:: ABOUT THIS EXERCISE ::
What you return must be every line below that includes the word "diode".

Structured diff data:
▬▬▬
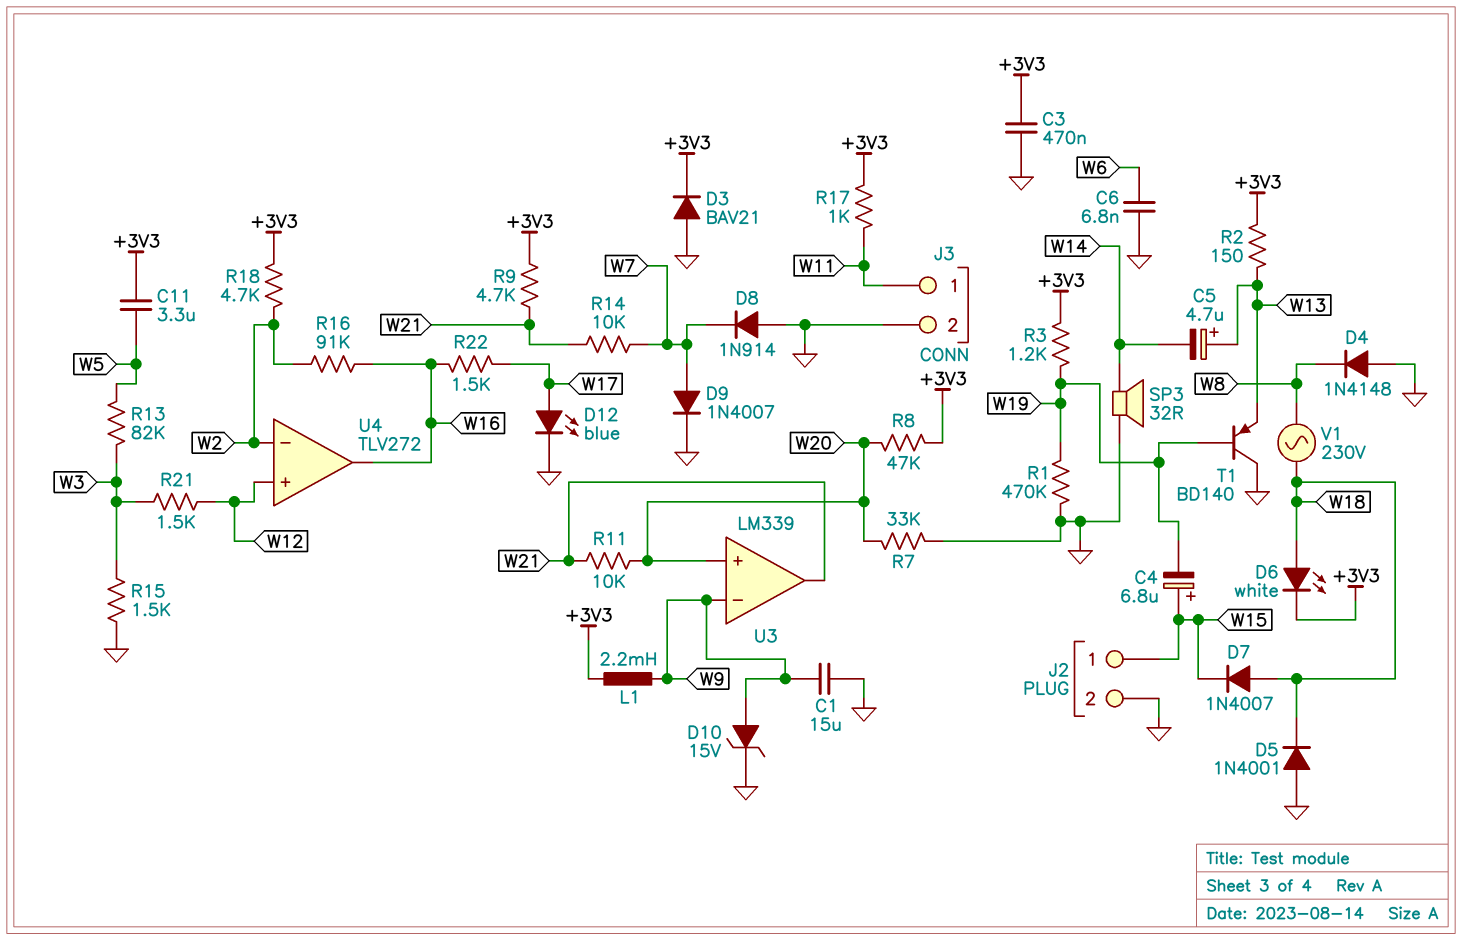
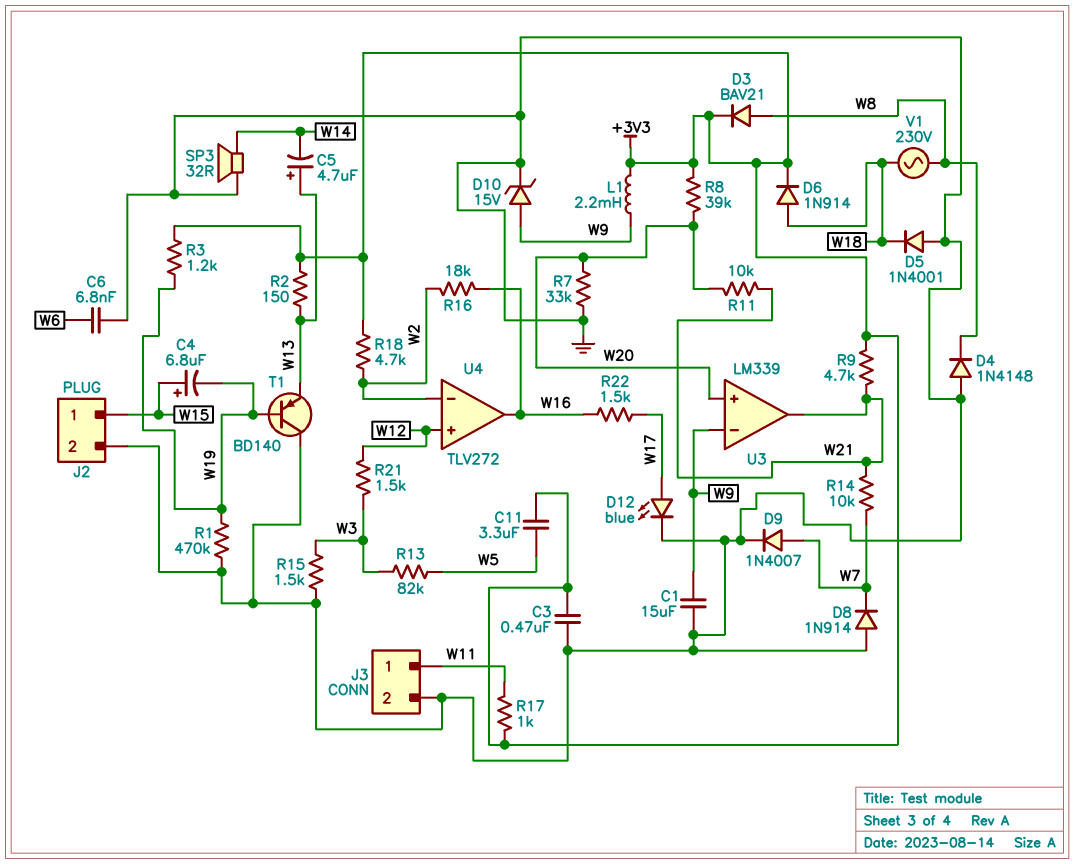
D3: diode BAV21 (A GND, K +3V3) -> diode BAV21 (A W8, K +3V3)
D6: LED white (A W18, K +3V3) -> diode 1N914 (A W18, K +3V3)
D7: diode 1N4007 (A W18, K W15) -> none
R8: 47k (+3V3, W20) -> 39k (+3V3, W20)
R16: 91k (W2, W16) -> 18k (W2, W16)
▬▬▬
:: COMPLETED EXERCISE ::
D3: diode BAV21 (A GND, K +3V3) -> diode BAV21 (A W8, K +3V3)
D6: LED white (A W18, K +3V3) -> diode 1N914 (A W18, K +3V3)
D7: diode 1N4007 (A W18, K W15) -> none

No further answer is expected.